━━ RECORDS TO USE ━━

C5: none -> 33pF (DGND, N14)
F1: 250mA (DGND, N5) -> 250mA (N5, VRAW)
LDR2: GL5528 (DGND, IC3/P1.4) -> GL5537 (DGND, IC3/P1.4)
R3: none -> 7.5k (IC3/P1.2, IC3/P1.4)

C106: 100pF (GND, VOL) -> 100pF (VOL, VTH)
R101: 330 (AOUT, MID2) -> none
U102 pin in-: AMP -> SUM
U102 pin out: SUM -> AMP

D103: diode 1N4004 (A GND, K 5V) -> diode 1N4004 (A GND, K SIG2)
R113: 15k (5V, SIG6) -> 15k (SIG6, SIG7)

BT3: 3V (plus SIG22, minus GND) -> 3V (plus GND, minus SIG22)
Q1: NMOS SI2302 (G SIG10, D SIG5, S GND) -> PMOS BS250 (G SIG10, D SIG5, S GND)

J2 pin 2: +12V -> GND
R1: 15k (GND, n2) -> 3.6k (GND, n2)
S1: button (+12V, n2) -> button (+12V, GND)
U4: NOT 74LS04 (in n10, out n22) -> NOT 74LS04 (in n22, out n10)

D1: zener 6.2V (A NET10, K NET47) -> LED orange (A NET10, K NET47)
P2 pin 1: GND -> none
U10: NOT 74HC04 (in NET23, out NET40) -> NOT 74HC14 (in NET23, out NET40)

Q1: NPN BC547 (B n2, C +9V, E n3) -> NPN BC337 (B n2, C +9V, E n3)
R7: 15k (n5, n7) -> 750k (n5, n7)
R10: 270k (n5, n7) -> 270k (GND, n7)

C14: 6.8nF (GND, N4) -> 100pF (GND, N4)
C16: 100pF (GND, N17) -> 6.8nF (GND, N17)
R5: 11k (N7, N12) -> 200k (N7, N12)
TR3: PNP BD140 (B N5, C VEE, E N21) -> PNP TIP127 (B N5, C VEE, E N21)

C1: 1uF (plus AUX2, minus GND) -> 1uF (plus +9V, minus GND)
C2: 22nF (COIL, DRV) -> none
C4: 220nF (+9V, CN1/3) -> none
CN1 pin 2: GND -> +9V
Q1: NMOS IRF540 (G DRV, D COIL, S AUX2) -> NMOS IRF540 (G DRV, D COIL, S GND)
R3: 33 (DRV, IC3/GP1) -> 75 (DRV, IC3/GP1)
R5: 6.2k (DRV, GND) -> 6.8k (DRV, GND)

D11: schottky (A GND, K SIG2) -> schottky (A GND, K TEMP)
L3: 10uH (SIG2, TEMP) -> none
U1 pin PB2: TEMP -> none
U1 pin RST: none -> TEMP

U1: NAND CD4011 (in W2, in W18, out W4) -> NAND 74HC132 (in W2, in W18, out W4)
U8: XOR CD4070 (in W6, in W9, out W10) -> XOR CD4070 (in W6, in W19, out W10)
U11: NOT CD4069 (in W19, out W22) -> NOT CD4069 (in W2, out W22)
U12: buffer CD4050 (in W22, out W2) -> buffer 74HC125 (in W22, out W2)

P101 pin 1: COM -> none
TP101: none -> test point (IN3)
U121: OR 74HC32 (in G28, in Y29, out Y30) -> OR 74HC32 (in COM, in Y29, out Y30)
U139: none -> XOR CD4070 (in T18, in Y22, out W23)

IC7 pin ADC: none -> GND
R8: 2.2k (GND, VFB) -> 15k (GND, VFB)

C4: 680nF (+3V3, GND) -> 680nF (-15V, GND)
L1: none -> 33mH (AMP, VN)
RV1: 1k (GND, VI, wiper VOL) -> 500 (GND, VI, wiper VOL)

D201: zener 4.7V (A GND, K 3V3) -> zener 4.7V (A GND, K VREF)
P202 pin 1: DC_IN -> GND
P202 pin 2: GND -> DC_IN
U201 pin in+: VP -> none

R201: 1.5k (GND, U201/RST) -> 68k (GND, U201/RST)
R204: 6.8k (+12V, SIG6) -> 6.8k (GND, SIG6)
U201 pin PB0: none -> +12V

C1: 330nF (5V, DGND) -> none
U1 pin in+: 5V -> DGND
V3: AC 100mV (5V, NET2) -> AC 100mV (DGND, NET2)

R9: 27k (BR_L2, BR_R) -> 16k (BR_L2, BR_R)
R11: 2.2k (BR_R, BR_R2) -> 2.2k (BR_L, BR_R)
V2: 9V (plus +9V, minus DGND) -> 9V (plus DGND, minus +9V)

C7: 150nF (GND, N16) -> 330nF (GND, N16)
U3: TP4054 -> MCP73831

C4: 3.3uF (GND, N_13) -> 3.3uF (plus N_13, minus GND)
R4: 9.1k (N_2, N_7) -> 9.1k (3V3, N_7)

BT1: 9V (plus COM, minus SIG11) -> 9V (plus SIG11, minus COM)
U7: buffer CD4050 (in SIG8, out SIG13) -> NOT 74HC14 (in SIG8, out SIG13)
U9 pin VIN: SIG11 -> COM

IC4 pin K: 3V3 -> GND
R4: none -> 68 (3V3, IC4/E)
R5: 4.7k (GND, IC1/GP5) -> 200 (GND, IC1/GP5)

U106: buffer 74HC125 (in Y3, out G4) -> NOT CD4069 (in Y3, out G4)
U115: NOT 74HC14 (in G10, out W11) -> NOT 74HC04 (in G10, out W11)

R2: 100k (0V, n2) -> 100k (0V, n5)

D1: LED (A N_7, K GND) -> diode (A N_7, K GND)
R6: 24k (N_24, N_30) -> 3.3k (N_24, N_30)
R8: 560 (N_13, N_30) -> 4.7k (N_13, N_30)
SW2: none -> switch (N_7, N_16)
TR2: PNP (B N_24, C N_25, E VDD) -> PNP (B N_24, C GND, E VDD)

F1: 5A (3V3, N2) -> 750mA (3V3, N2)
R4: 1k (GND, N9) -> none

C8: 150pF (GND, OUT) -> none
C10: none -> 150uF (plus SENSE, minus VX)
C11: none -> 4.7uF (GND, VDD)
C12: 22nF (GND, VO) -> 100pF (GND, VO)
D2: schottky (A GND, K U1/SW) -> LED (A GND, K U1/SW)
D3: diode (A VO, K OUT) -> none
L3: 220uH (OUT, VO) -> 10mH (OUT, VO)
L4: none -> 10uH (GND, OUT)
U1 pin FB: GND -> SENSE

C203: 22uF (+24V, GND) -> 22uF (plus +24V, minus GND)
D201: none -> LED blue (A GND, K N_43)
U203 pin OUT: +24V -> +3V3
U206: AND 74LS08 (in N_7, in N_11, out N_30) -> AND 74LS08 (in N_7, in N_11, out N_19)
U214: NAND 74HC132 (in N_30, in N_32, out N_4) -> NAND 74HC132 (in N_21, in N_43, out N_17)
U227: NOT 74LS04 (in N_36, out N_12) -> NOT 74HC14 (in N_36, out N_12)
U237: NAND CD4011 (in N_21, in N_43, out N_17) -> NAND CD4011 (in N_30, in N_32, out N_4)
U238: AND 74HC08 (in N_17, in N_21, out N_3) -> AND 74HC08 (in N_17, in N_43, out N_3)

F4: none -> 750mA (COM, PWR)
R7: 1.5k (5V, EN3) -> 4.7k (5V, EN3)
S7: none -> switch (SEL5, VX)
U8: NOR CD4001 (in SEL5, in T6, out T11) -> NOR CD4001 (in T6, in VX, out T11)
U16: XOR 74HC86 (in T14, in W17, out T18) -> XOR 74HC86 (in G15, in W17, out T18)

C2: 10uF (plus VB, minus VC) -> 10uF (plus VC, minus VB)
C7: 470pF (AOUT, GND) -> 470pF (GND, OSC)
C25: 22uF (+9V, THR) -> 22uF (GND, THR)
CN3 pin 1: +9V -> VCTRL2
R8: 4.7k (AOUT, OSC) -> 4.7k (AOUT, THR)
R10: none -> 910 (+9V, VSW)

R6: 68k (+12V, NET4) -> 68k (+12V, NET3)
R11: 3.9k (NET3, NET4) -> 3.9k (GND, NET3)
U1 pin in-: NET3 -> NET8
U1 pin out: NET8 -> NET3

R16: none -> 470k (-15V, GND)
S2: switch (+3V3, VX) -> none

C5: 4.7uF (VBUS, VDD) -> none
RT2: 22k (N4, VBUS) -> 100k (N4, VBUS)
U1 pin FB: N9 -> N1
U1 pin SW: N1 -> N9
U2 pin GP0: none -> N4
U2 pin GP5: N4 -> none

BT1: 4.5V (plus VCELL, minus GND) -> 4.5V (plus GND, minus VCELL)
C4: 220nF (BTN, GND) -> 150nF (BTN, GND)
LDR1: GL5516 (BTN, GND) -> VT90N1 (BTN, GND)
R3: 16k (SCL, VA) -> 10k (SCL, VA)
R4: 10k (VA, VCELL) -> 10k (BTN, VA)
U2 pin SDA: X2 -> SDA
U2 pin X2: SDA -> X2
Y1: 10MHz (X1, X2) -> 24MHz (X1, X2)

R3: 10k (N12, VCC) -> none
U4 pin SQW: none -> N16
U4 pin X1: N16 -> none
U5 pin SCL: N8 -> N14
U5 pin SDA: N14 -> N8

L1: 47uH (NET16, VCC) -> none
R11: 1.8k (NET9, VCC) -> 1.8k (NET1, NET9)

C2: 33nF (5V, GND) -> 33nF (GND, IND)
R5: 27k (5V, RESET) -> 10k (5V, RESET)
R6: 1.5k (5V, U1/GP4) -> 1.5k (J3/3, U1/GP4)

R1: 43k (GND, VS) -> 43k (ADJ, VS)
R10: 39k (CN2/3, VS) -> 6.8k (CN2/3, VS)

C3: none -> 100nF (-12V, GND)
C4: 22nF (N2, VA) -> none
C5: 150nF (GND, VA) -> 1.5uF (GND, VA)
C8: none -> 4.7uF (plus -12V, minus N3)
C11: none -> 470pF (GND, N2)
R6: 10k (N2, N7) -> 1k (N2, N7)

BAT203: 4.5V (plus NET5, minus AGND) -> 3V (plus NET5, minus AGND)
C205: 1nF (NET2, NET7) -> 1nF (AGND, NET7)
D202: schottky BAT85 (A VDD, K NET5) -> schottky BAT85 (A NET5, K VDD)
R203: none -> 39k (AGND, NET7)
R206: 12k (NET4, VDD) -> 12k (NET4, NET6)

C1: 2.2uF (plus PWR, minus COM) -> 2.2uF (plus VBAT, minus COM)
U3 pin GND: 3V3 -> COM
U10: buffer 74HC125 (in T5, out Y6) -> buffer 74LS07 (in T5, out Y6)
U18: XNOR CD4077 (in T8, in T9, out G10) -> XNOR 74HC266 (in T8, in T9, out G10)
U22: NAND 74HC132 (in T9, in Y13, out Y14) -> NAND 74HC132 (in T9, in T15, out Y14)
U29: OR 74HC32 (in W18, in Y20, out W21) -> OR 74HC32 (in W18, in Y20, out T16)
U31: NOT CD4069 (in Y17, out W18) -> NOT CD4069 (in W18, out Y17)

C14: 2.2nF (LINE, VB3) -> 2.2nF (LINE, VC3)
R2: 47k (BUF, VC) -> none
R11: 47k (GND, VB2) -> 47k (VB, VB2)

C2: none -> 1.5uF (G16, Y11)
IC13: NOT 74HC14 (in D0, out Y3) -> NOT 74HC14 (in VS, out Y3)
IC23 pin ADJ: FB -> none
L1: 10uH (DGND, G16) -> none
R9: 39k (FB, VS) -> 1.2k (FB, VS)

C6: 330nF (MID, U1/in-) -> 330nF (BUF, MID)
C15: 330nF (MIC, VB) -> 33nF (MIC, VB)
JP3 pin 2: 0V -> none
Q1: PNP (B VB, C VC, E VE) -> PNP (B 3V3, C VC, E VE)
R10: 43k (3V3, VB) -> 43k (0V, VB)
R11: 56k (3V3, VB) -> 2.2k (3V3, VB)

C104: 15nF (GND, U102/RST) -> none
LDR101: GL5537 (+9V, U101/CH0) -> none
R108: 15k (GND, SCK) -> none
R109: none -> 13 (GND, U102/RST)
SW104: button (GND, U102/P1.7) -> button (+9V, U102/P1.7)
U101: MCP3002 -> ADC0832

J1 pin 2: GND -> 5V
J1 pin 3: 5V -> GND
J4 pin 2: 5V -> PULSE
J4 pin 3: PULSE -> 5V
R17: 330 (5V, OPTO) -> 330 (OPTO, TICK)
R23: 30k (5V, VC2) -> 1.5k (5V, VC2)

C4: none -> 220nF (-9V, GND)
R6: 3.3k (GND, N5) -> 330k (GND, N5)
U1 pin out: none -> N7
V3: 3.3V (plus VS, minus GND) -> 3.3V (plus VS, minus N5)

━━━

TASK DESCRIPTION - All that is needed is the exact run of lines above from the line containing "U7: buffer CD4050" through the line containing "U115: NOT 74HC14", both of them included.

RESPONSE TO THE EXERCISE -
U7: buffer CD4050 (in SIG8, out SIG13) -> NOT 74HC14 (in SIG8, out SIG13)
U9 pin VIN: SIG11 -> COM

IC4 pin K: 3V3 -> GND
R4: none -> 68 (3V3, IC4/E)
R5: 4.7k (GND, IC1/GP5) -> 200 (GND, IC1/GP5)

U106: buffer 74HC125 (in Y3, out G4) -> NOT CD4069 (in Y3, out G4)
U115: NOT 74HC14 (in G10, out W11) -> NOT 74HC04 (in G10, out W11)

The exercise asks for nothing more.